**WHAT IS EXPECTED:** Only the lines below between the ones containing "C106: 100nF (+5V, GND) -> none" and "R109: 75k (INV, STG) -> 15k (INV, STG)", inclusive, are to be reproduced, each exactly as it stands.

RECORDS START

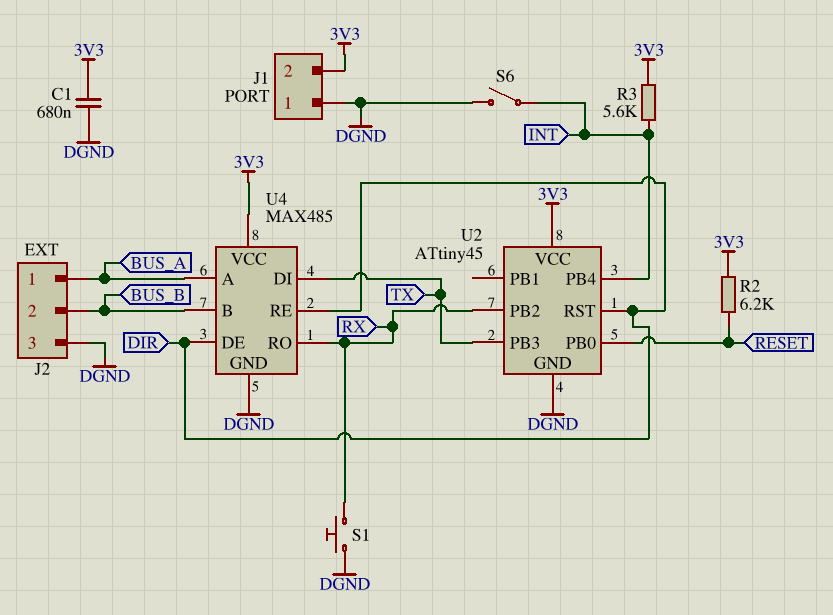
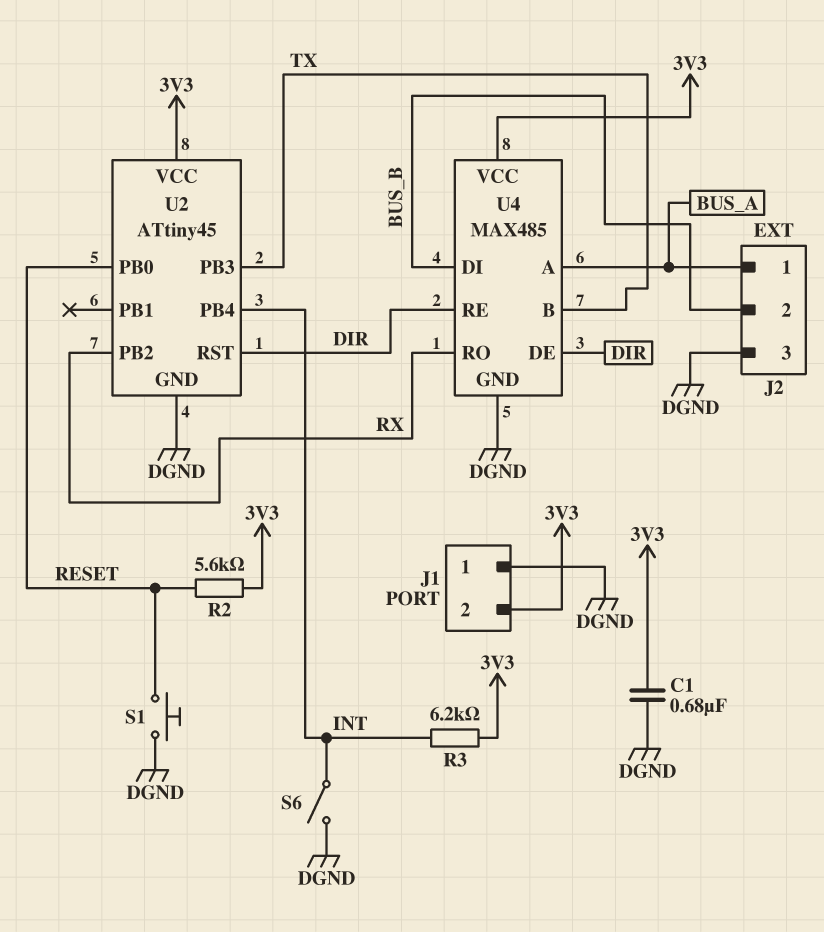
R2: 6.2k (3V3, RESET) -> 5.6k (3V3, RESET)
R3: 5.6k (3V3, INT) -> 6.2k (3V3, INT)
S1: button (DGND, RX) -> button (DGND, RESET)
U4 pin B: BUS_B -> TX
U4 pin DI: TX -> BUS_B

RECORDS END
RECORDS START

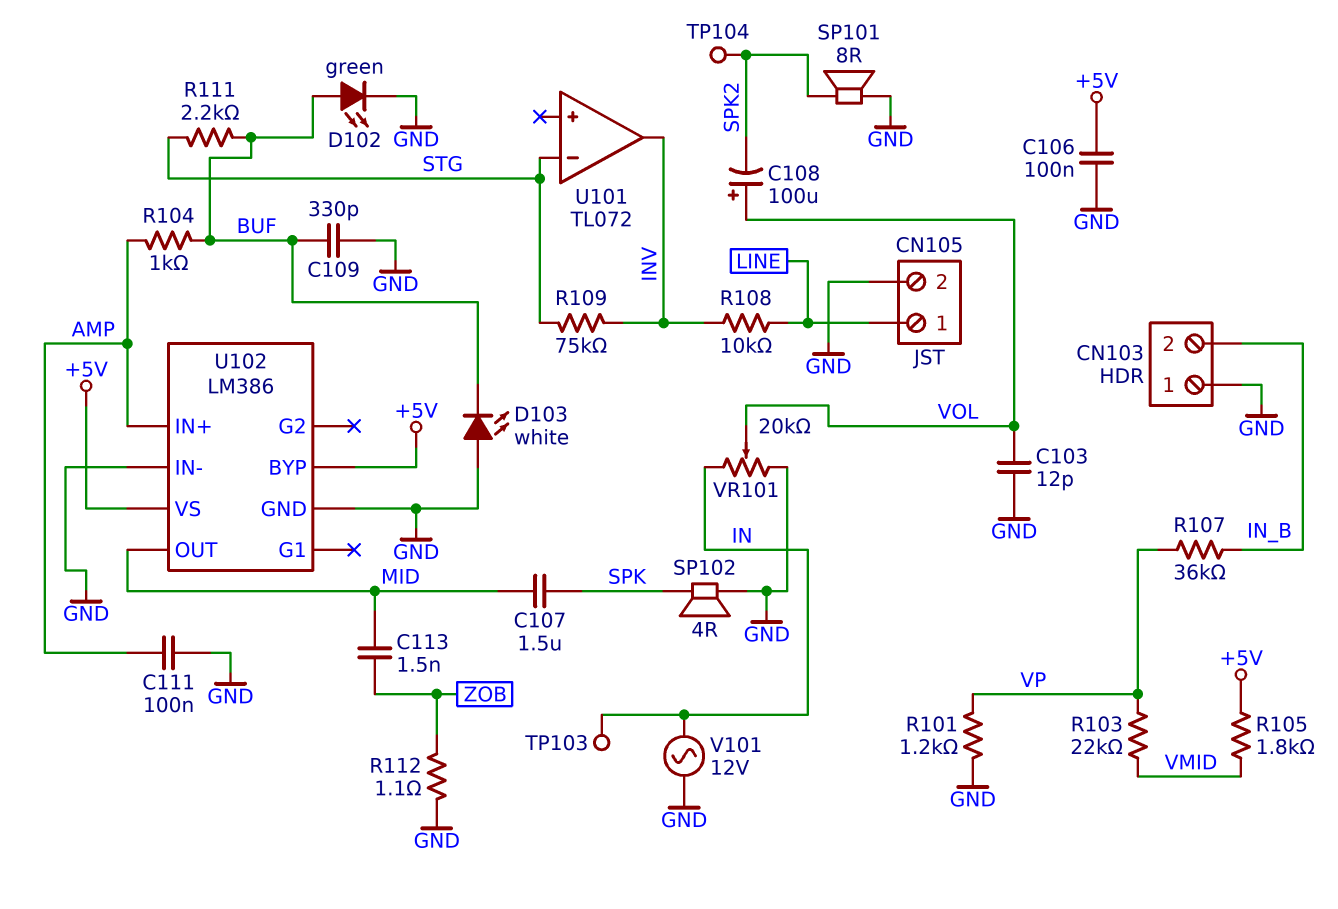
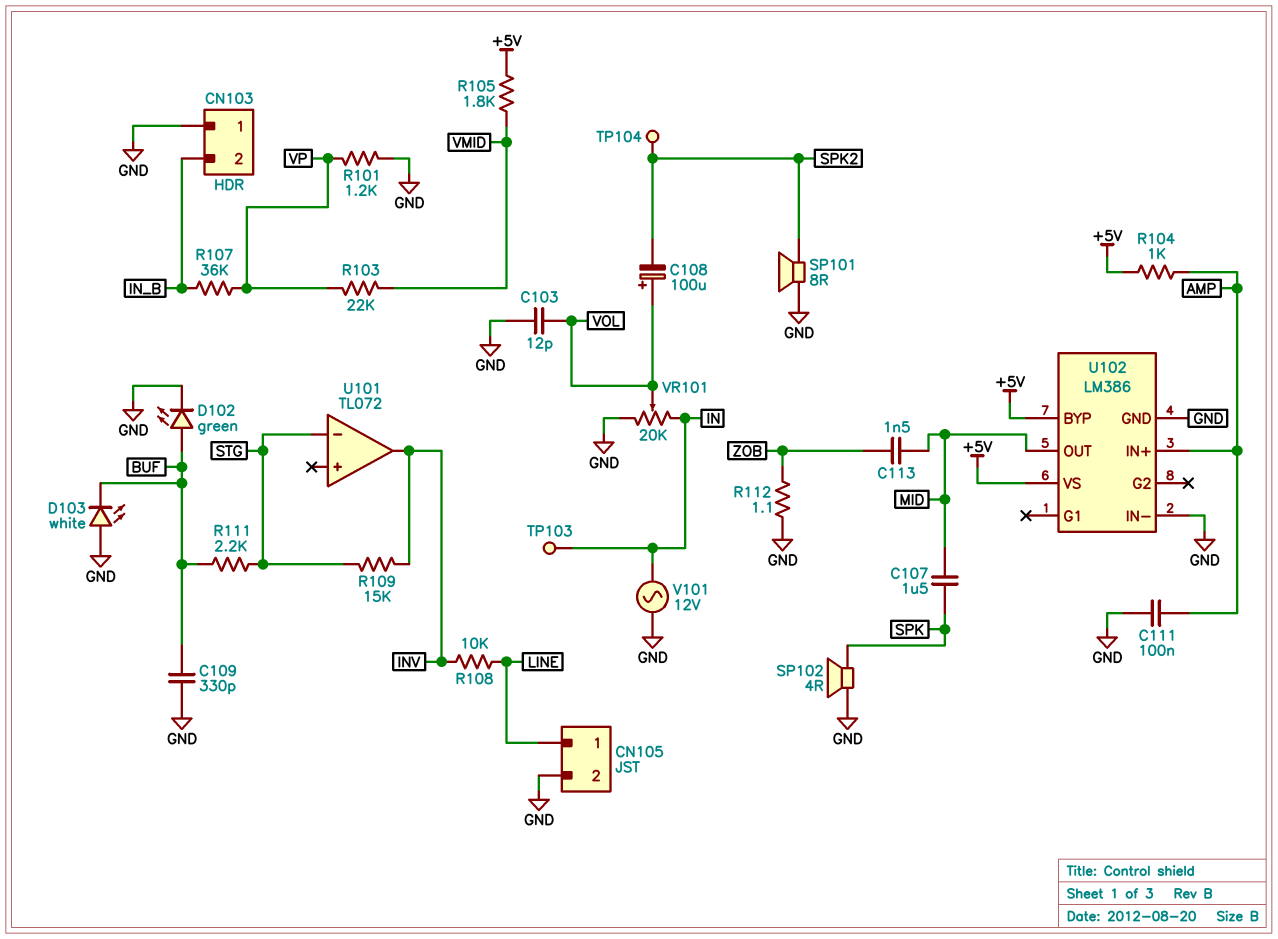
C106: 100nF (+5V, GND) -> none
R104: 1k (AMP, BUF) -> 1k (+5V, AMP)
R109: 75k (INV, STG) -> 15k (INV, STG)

RECORDS END

**ANSWER BELOW:**
C106: 100nF (+5V, GND) -> none
R104: 1k (AMP, BUF) -> 1k (+5V, AMP)
R109: 75k (INV, STG) -> 15k (INV, STG)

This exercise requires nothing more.